Entries drawn from a dataset
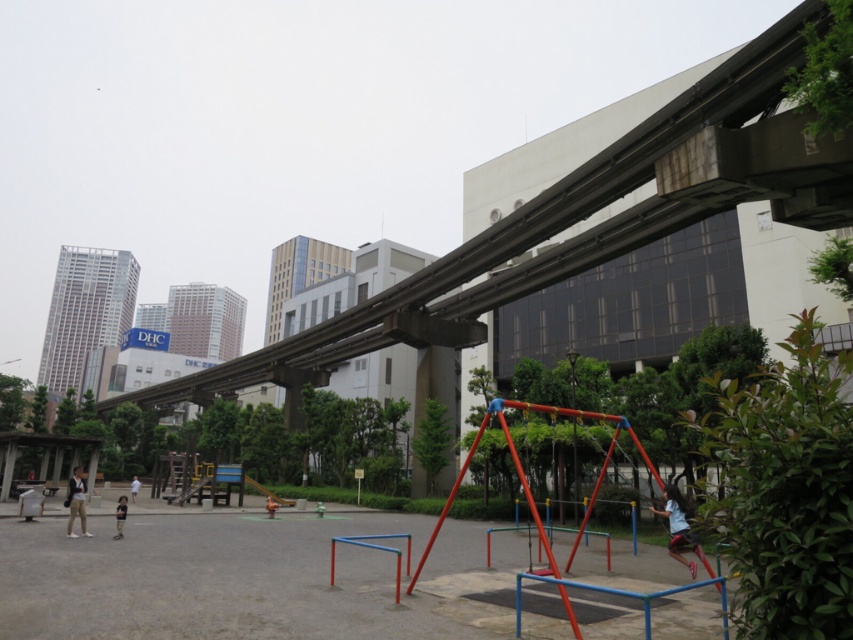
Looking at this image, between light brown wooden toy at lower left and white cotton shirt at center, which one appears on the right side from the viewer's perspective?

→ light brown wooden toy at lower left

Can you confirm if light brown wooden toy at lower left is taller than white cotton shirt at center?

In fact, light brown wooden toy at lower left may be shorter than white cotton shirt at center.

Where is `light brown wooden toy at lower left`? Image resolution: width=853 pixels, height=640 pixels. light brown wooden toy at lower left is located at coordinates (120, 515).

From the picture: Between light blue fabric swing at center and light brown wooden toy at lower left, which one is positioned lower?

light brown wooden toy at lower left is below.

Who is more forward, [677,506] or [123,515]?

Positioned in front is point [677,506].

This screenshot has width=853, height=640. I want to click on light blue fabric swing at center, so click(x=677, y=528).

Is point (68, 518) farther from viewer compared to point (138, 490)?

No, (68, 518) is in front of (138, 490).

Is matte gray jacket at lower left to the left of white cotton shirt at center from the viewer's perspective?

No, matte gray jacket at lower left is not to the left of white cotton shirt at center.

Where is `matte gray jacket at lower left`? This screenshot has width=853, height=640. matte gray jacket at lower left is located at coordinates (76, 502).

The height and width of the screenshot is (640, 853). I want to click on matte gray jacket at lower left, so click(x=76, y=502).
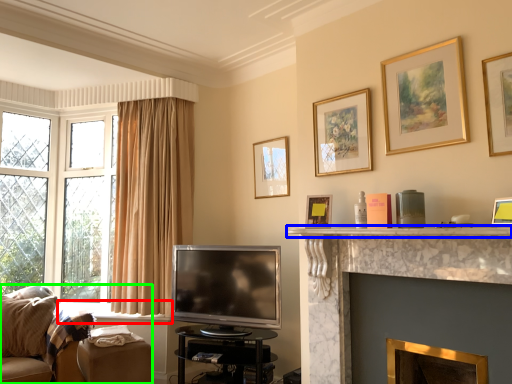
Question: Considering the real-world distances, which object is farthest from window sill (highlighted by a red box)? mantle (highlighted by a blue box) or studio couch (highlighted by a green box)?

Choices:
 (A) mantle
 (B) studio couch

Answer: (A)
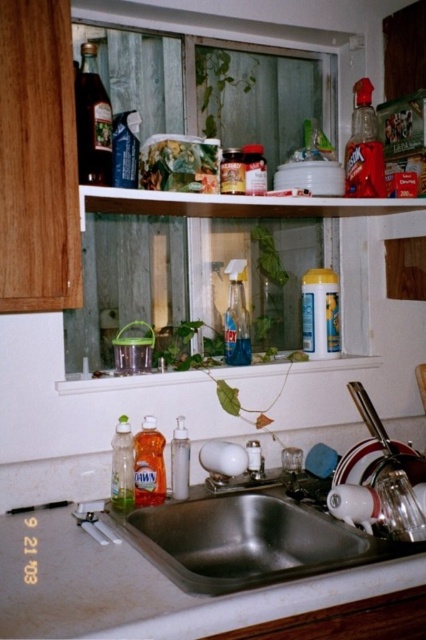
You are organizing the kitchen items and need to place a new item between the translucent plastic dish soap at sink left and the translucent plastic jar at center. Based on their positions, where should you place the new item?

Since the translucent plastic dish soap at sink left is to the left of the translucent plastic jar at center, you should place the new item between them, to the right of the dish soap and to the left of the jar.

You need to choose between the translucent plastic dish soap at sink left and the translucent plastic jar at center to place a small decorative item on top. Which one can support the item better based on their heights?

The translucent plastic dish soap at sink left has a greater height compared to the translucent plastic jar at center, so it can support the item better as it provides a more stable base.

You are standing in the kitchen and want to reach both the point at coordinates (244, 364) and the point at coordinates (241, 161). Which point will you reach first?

* _TASK OBJECTIVE_
Retype every entry above word for word, leaving out the pictures.

* _WRITTEN SOLUTION_
Looking at this image, between light brown wooden toy at lower left and white cotton shirt at center, which one appears on the right side from the viewer's perspective?

→ light brown wooden toy at lower left

Can you confirm if light brown wooden toy at lower left is taller than white cotton shirt at center?

In fact, light brown wooden toy at lower left may be shorter than white cotton shirt at center.

Where is `light brown wooden toy at lower left`? Image resolution: width=853 pixels, height=640 pixels. light brown wooden toy at lower left is located at coordinates (120, 515).

From the picture: Between light blue fabric swing at center and light brown wooden toy at lower left, which one is positioned lower?

light brown wooden toy at lower left is below.

Who is more forward, [677,506] or [123,515]?

Positioned in front is point [677,506].

This screenshot has width=853, height=640. I want to click on light blue fabric swing at center, so click(x=677, y=528).

Is point (68, 518) farther from viewer compared to point (138, 490)?

No, (68, 518) is in front of (138, 490).

Is matte gray jacket at lower left to the left of white cotton shirt at center from the viewer's perspective?

No, matte gray jacket at lower left is not to the left of white cotton shirt at center.

Where is `matte gray jacket at lower left`? This screenshot has width=853, height=640. matte gray jacket at lower left is located at coordinates (76, 502).

The height and width of the screenshot is (640, 853). I want to click on matte gray jacket at lower left, so click(x=76, y=502).
Question: Considering the real-world distances, which object is farthest from window sill (highlighted by a red box)? mantle (highlighted by a blue box) or studio couch (highlighted by a green box)?

Choices:
 (A) mantle
 (B) studio couch

Answer: (A)
You are organizing the kitchen items and need to place a new item between the translucent plastic dish soap at sink left and the translucent plastic jar at center. Based on their positions, where should you place the new item?

Since the translucent plastic dish soap at sink left is to the left of the translucent plastic jar at center, you should place the new item between them, to the right of the dish soap and to the left of the jar.

You need to choose between the translucent plastic dish soap at sink left and the translucent plastic jar at center to place a small decorative item on top. Which one can support the item better based on their heights?

The translucent plastic dish soap at sink left has a greater height compared to the translucent plastic jar at center, so it can support the item better as it provides a more stable base.

You are standing in the kitchen and want to reach both the point at coordinates (244, 364) and the point at coordinates (241, 161). Which point will you reach first?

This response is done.